──────── AVAILABLE RECORDS ────────

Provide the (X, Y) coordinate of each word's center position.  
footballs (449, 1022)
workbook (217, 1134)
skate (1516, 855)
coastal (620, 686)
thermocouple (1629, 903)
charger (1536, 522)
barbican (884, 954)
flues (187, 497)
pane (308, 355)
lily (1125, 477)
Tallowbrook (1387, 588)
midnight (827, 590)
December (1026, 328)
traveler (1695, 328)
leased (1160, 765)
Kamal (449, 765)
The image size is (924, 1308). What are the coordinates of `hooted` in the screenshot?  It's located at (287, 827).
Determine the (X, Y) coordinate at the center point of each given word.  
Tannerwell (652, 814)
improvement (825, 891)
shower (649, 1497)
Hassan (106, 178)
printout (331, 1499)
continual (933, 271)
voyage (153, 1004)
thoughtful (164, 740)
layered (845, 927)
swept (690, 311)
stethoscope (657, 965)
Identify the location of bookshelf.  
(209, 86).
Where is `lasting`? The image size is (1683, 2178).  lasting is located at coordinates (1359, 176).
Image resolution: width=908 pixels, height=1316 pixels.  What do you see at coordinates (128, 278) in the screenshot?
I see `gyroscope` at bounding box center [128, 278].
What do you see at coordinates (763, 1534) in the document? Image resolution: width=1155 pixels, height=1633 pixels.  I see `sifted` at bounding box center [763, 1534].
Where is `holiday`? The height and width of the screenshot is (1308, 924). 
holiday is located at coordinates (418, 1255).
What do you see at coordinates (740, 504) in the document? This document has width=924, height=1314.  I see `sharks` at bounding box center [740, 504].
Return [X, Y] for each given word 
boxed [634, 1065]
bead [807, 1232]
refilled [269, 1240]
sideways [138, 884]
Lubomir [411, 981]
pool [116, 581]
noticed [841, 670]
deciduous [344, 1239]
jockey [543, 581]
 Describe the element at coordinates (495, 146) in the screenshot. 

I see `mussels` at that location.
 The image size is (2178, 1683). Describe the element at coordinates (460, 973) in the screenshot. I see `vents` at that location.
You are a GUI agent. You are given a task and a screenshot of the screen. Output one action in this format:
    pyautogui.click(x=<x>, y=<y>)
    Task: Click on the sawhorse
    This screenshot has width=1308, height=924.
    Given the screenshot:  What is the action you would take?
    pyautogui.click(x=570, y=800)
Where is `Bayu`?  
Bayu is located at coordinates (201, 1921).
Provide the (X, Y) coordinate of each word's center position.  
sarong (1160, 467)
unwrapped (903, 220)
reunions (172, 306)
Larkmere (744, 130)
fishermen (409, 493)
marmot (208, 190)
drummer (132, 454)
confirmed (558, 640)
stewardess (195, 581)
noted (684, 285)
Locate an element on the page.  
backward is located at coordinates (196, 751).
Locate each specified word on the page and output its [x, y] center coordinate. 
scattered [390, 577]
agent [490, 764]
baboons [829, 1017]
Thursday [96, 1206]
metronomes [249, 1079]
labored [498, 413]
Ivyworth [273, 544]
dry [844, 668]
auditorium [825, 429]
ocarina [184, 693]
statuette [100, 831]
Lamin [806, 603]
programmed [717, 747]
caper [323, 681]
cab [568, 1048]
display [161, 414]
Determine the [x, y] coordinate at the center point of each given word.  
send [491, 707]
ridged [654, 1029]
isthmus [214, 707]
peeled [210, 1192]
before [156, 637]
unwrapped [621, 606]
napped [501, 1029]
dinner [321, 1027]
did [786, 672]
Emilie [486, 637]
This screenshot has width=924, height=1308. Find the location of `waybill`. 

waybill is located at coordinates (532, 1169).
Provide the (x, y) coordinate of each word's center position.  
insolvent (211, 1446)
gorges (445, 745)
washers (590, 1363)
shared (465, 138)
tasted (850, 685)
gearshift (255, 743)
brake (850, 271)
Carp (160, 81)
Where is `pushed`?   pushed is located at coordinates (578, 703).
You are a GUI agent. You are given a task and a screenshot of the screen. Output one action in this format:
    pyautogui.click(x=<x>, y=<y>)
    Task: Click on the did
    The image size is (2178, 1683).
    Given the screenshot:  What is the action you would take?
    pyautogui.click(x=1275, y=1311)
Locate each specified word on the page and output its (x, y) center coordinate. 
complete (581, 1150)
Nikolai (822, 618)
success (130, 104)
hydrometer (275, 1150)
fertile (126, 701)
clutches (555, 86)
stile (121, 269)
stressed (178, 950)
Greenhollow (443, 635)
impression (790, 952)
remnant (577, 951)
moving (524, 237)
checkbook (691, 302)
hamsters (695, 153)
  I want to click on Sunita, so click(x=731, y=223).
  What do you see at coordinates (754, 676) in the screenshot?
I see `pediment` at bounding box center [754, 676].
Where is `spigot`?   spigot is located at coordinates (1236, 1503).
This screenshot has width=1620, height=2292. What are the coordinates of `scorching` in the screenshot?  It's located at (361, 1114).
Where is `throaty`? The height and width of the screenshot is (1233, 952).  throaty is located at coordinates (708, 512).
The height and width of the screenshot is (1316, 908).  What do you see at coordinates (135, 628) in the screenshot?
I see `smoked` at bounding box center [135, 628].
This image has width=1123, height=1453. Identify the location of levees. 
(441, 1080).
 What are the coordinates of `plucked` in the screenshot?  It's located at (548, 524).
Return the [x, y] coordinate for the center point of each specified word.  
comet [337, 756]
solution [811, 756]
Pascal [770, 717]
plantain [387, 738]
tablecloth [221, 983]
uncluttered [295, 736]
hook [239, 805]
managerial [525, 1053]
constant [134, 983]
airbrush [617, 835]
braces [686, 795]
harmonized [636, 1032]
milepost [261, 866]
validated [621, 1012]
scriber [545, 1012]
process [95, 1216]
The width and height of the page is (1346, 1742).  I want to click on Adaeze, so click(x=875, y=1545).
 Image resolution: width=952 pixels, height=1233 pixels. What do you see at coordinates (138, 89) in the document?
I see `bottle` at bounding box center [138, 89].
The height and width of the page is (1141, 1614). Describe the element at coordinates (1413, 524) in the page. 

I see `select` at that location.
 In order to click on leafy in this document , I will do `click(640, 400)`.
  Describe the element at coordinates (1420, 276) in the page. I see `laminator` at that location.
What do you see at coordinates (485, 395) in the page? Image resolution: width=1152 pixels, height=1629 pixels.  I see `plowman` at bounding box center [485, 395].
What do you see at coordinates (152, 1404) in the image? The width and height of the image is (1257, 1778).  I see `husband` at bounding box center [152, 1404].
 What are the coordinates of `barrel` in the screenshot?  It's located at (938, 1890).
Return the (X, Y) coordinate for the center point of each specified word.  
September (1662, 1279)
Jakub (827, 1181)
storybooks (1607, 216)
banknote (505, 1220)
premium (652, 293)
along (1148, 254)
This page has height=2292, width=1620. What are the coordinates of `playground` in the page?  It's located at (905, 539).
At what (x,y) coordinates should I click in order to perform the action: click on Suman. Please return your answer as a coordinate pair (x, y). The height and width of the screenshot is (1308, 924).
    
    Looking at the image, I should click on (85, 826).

────────

EXERCISE DETAILS — Write out the items above word for word. Begin at the line that contains "success (130, 104)" and stop after the line that contains "hook [239, 805]".

FINAL RESULT —
success (130, 104)
hydrometer (275, 1150)
fertile (126, 701)
clutches (555, 86)
stile (121, 269)
stressed (178, 950)
Greenhollow (443, 635)
impression (790, 952)
remnant (577, 951)
moving (524, 237)
checkbook (691, 302)
hamsters (695, 153)
  I want to click on Sunita, so click(x=731, y=223).
  What do you see at coordinates (754, 676) in the screenshot?
I see `pediment` at bounding box center [754, 676].
Where is `spigot`?   spigot is located at coordinates (1236, 1503).
This screenshot has width=1620, height=2292. What are the coordinates of `scorching` in the screenshot?  It's located at (361, 1114).
Where is `throaty`? The height and width of the screenshot is (1233, 952).  throaty is located at coordinates (708, 512).
The height and width of the screenshot is (1316, 908).  What do you see at coordinates (135, 628) in the screenshot?
I see `smoked` at bounding box center [135, 628].
This image has width=1123, height=1453. Identify the location of levees. 
(441, 1080).
 What are the coordinates of `plucked` in the screenshot?  It's located at (548, 524).
Return the [x, y] coordinate for the center point of each specified word.  
comet [337, 756]
solution [811, 756]
Pascal [770, 717]
plantain [387, 738]
tablecloth [221, 983]
uncluttered [295, 736]
hook [239, 805]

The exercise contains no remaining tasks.